GIVEN MATERIAL:
━━━━━━━━
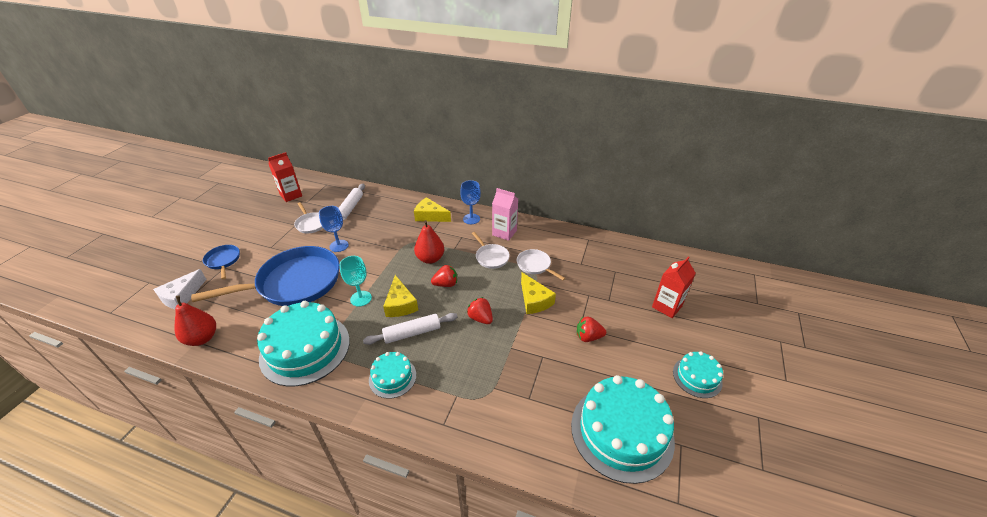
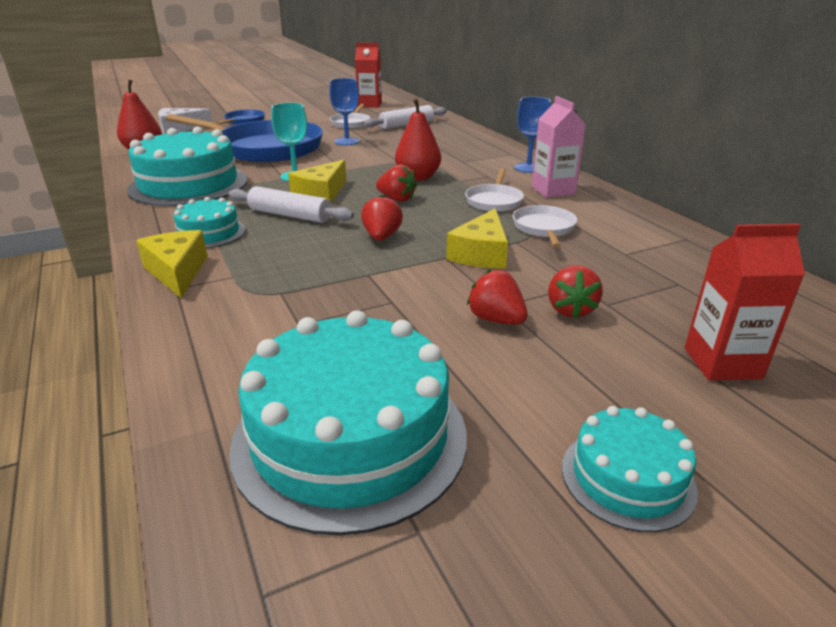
camera: 45 degrees right, 10 degrees down
(430, 216) = (480, 152): yellow cheese -> yellow cheese (177, 272)
(602, 312) = (570, 310): none -> red strawberry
━━━━━━━━
THE PROBLEM: Copy the whole of the material above exactly, and exclude every picture.

OUTPUT FOR THIS TASK:
camera: 45 degrees right, 10 degrees down
(430, 216) = (480, 152): yellow cheese -> yellow cheese (177, 272)
(602, 312) = (570, 310): none -> red strawberry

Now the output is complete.